TASK DETAILS:
Every line below from the one with "(565, 223) = (273, 302): brown" through the one with "(710, 133) = (540, 306): green" is to be repeated exactly, with no picture among them.

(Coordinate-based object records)
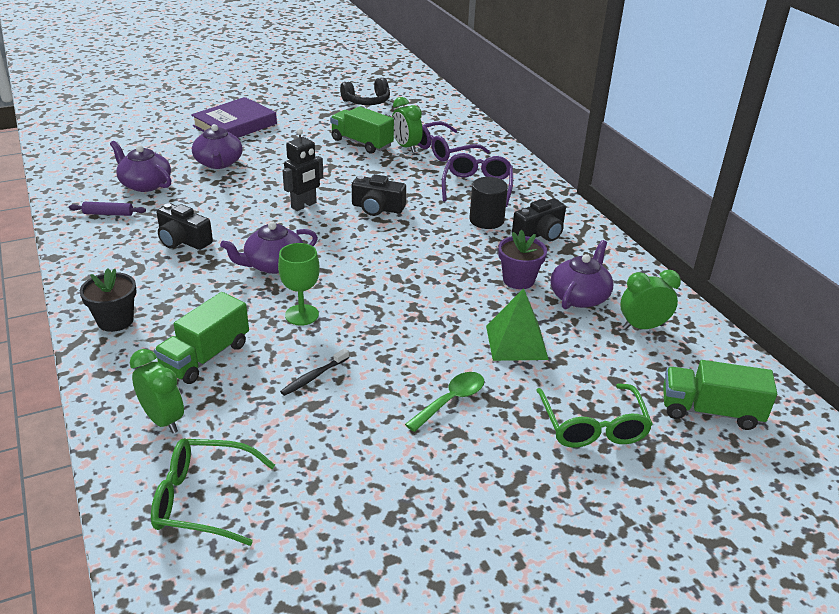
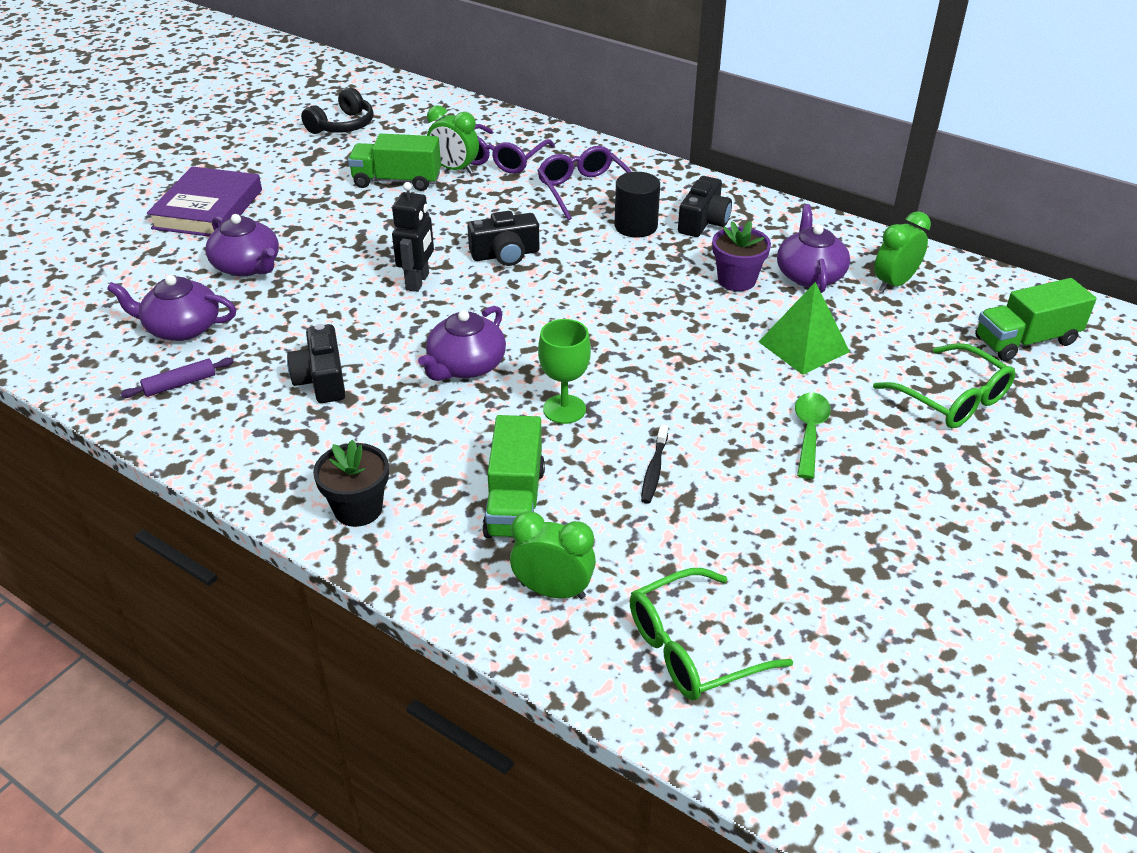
camera: 30 degrees left, 5 degrees up
(183, 240) = (322, 379): black camera -> black camera turned 75 degrees clockwise

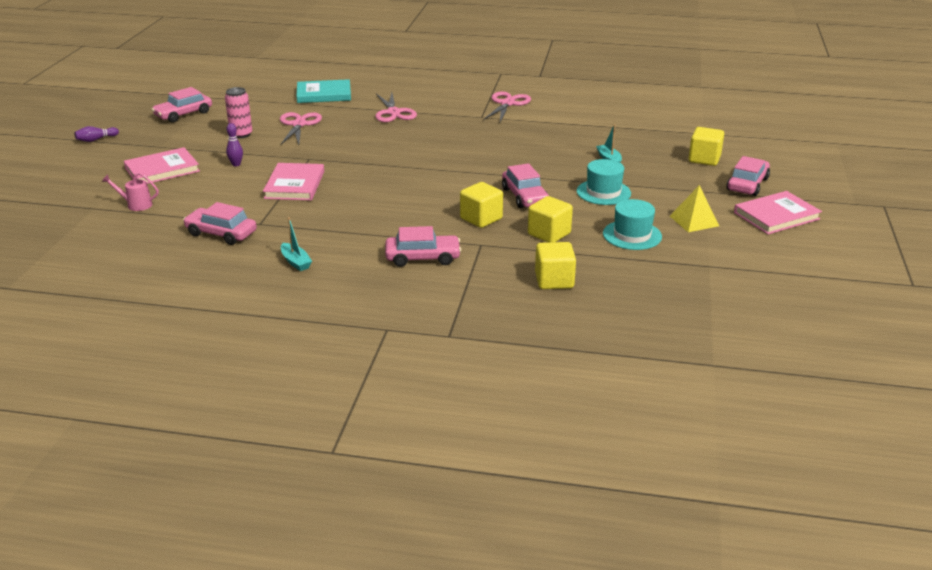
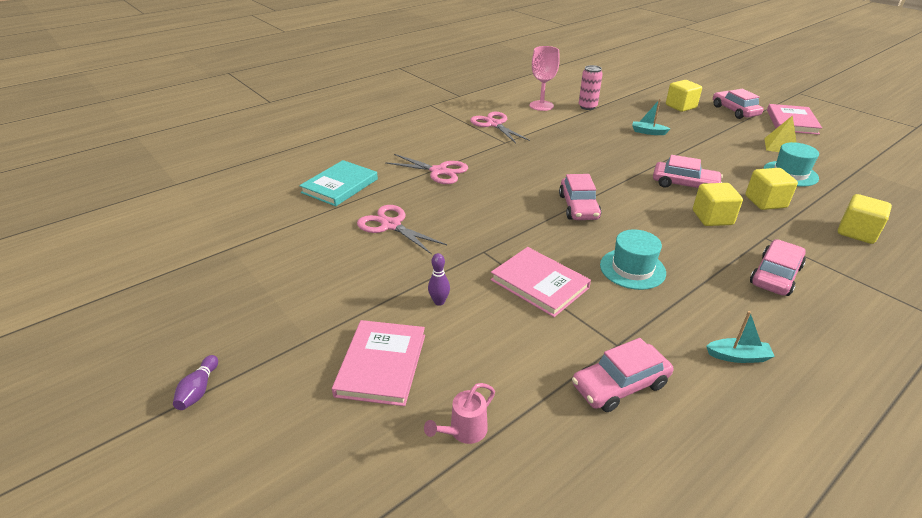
camera: 50 degrees left, 5 degrees up
(183, 114) = (241, 285): pink car -> pink car (578, 207)
(241, 134) = (363, 268): pink can -> pink can (587, 107)
(581, 107) = (541, 106): none -> pink goblet
(603, 192) = (705, 155): turquoise hat -> turquoise hat (632, 269)

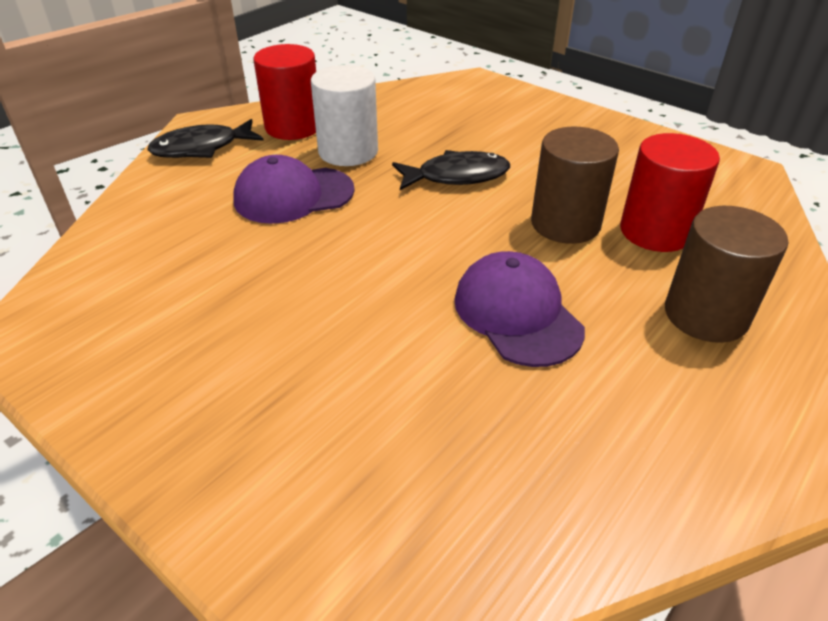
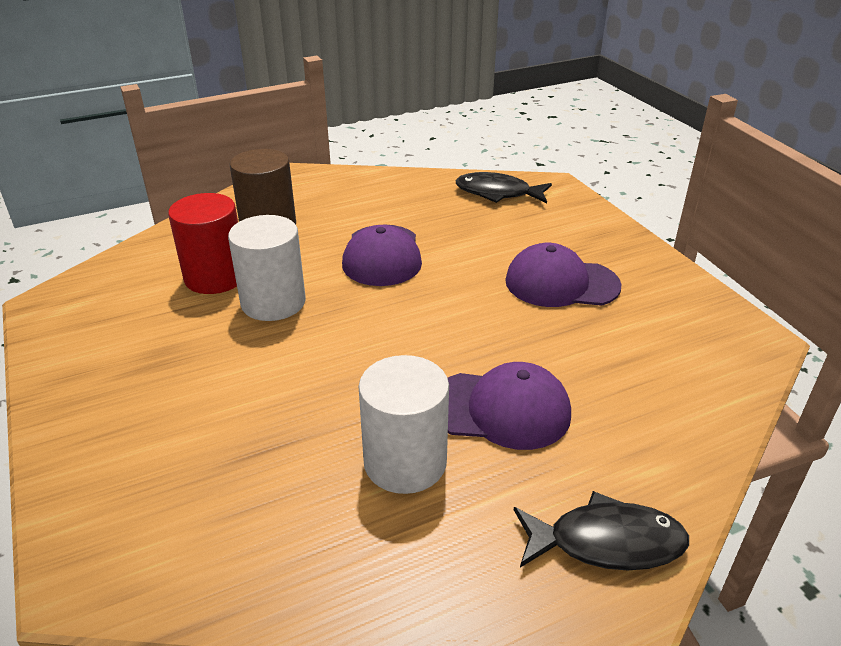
camera: 155 degrees left, 5 degrees down
(268, 341) = (561, 283): none -> purple cap
(293, 127) = (456, 549): red cylinder -> none
(457, 176) = (312, 380): black fish -> black fish (497, 193)
(565, 223) = (273, 302): brown cylinder -> white cylinder

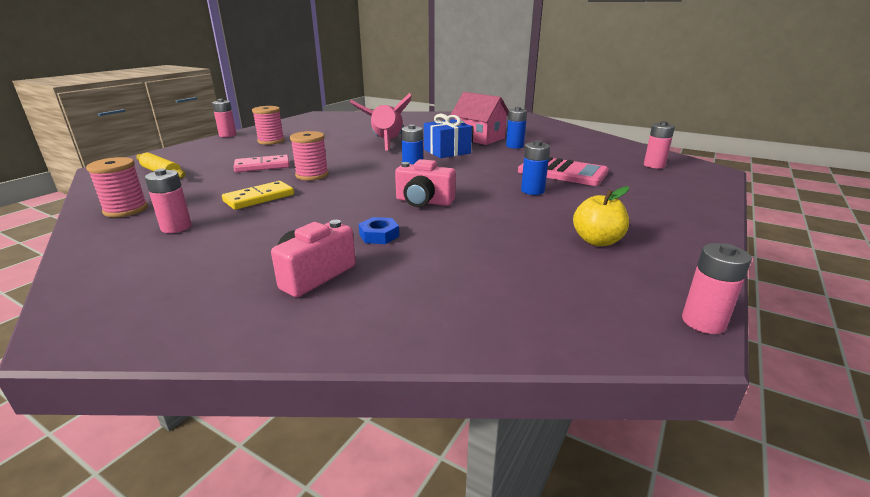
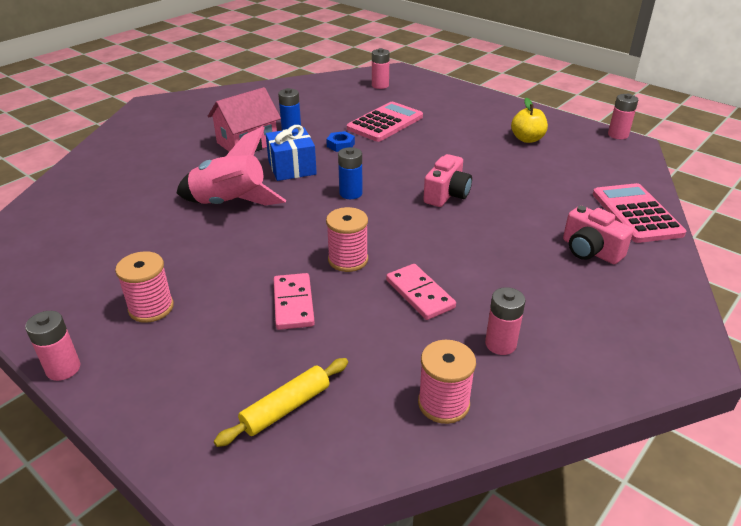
camera: 80 degrees left, 10 degrees up
(259, 198) = (419, 294): yellow domino -> pink domino
(379, 235) = (519, 220): blue nut -> blue nut (340, 145)
(412, 318) = (636, 214): none -> pink calculator
(532, 191) = (429, 143): blue battery -> none

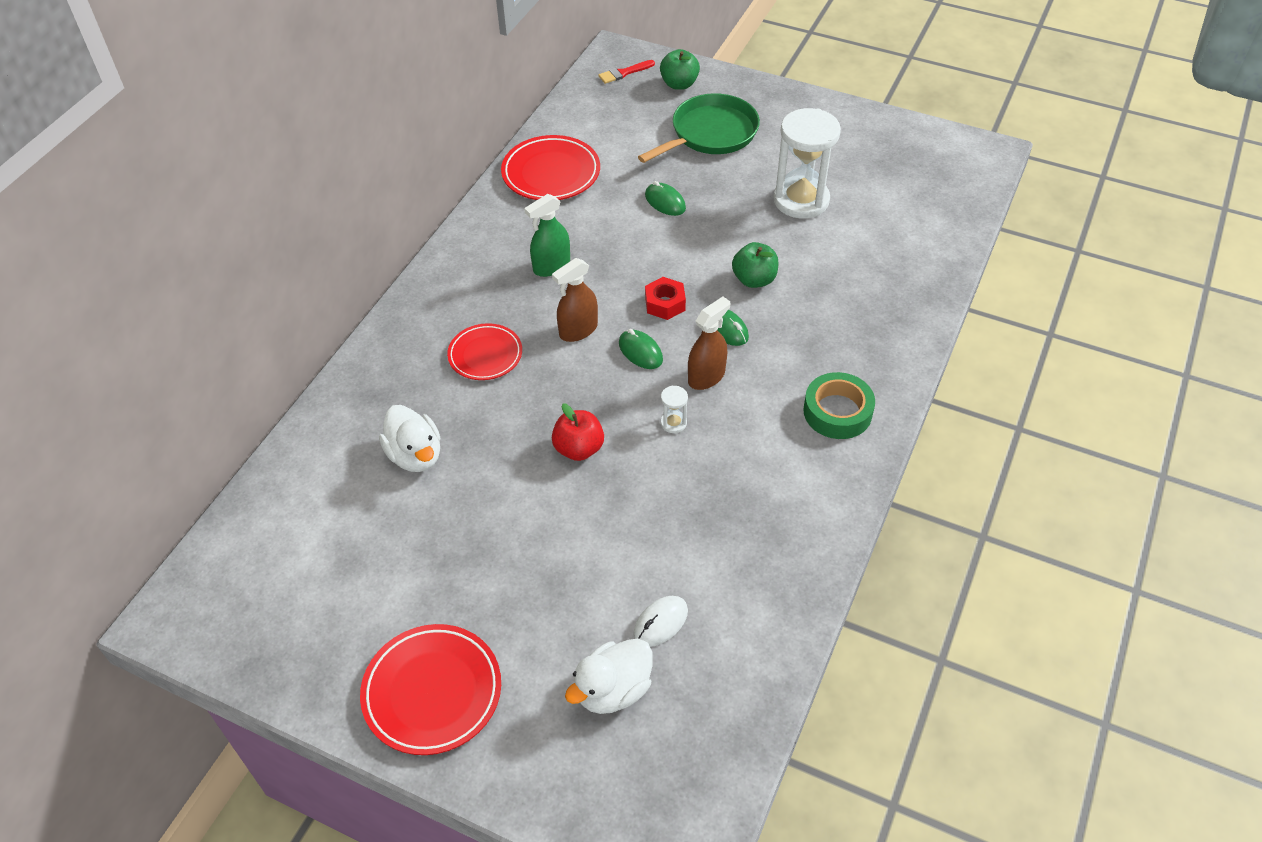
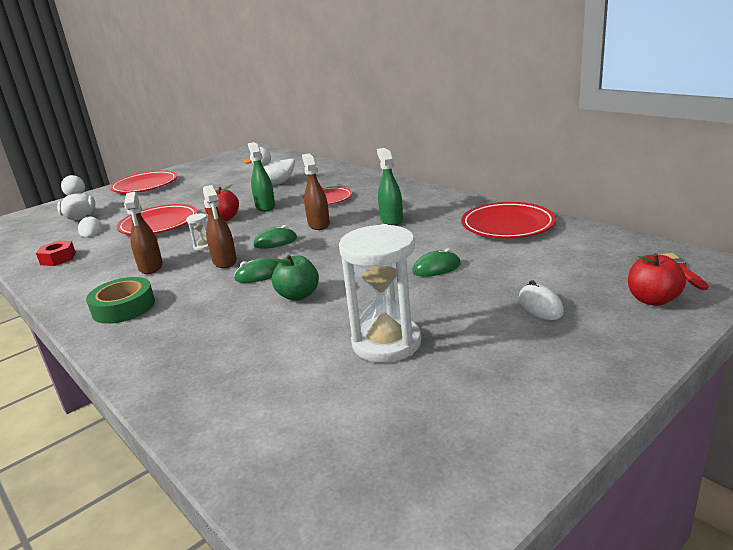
camera: 115 degrees right, 25 degrees down
(523, 419) = (265, 207): none -> green spray bottle
(616, 528) = (159, 224): none -> red plate
(665, 304) = (311, 255): red nut -> red nut (58, 258)
(679, 84) = (652, 300): green apple -> red apple
(710, 133) = (540, 306): green pan -> white mouse
(746, 446) = (151, 267): none -> brown spray bottle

REPLY:
(565, 223) = (273, 302): brown cylinder -> white cylinder

camera: 80 degrees left, 10 degrees up
(259, 198) = (419, 294): yellow domino -> pink domino
(379, 235) = (519, 220): blue nut -> blue nut (340, 145)
(412, 318) = (636, 214): none -> pink calculator
(532, 191) = (429, 143): blue battery -> none

camera: 115 degrees right, 25 degrees down
(523, 419) = (265, 207): none -> green spray bottle
(616, 528) = (159, 224): none -> red plate
(665, 304) = (311, 255): red nut -> red nut (58, 258)
(679, 84) = (652, 300): green apple -> red apple
(710, 133) = (540, 306): green pan -> white mouse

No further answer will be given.